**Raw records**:

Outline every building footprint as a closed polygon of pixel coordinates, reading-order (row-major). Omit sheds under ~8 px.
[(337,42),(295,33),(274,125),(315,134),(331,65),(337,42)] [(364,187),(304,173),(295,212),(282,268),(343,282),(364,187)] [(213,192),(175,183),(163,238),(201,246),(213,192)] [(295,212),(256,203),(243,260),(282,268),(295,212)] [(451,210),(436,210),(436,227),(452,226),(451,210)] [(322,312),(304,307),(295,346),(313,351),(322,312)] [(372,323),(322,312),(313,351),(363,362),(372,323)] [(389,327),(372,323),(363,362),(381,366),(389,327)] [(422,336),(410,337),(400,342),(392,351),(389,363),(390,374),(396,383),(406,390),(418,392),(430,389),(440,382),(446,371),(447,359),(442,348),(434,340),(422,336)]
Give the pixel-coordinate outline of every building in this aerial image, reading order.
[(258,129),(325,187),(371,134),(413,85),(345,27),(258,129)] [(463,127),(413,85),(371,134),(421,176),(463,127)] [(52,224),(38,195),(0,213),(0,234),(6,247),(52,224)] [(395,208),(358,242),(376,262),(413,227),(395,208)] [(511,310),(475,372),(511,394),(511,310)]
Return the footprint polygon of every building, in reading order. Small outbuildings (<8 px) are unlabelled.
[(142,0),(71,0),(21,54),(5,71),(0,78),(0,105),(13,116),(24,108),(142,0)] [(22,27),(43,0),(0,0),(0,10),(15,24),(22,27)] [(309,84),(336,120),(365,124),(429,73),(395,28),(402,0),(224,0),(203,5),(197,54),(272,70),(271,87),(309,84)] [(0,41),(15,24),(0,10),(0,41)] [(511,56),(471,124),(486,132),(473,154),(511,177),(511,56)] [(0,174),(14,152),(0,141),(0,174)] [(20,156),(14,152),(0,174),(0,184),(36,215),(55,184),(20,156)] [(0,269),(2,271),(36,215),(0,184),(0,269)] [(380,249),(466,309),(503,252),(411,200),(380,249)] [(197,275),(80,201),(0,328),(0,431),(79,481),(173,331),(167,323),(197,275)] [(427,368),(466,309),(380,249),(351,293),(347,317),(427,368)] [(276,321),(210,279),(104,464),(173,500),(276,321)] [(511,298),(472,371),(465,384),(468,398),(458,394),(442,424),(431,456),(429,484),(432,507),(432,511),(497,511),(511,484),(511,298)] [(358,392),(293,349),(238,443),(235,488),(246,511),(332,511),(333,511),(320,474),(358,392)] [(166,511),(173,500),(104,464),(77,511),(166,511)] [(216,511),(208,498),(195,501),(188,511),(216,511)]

**TO BE DONE**: Retype every line of the records above without any changes.

**REPLY**:
Outline every building footprint as a closed polygon of pixel coordinates, reading-order (row-major). Omit sheds under ~8 px.
[(337,42),(295,33),(274,125),(315,134),(331,65),(337,42)] [(364,187),(304,173),(295,212),(282,268),(343,282),(364,187)] [(213,192),(175,183),(163,238),(201,246),(213,192)] [(295,212),(256,203),(243,260),(282,268),(295,212)] [(451,210),(436,210),(436,227),(452,226),(451,210)] [(322,312),(304,307),(295,346),(313,351),(322,312)] [(372,323),(322,312),(313,351),(363,362),(372,323)] [(389,327),(372,323),(363,362),(381,366),(389,327)] [(422,336),(410,337),(400,342),(392,351),(389,363),(390,374),(396,383),(406,390),(418,392),(430,389),(440,382),(446,371),(447,359),(442,348),(434,340),(422,336)]
Give the pixel-coordinate outline of every building in this aerial image, reading order.
[(258,129),(325,187),(371,134),(413,85),(345,27),(258,129)] [(463,127),(413,85),(371,134),(421,176),(463,127)] [(52,224),(38,195),(0,213),(0,234),(6,247),(52,224)] [(395,208),(358,242),(376,262),(413,227),(395,208)] [(511,310),(475,372),(511,394),(511,310)]
Return the footprint polygon of every building, in reading order. Small outbuildings (<8 px) are unlabelled.
[(142,0),(71,0),(21,54),(5,71),(0,78),(0,105),(13,116),(24,108),(142,0)] [(22,27),(43,0),(0,0),(0,10),(15,24),(22,27)] [(309,84),(336,120),(365,124),(429,73),(395,28),(402,0),(224,0),(203,5),(197,54),(272,70),(271,87),(309,84)] [(0,41),(15,24),(0,10),(0,41)] [(511,56),(471,124),(486,132),(473,154),(511,177),(511,56)] [(0,174),(14,152),(0,141),(0,174)] [(20,156),(14,152),(0,174),(0,184),(36,215),(55,184),(20,156)] [(0,269),(2,271),(36,215),(0,184),(0,269)] [(380,249),(466,309),(503,252),(411,200),(380,249)] [(197,275),(80,201),(0,328),(0,431),(79,481),(173,331),(167,323),(197,275)] [(427,368),(466,309),(380,249),(351,293),(347,317),(427,368)] [(276,321),(210,279),(104,464),(173,500),(276,321)] [(511,298),(472,371),(465,384),(468,398),(458,394),(442,424),(431,456),(429,484),(432,507),(432,511),(497,511),(511,484),(511,298)] [(358,392),(293,349),(238,443),(235,488),(246,511),(332,511),(333,511),(320,474),(358,392)] [(166,511),(173,500),(104,464),(77,511),(166,511)] [(216,511),(208,498),(195,501),(188,511),(216,511)]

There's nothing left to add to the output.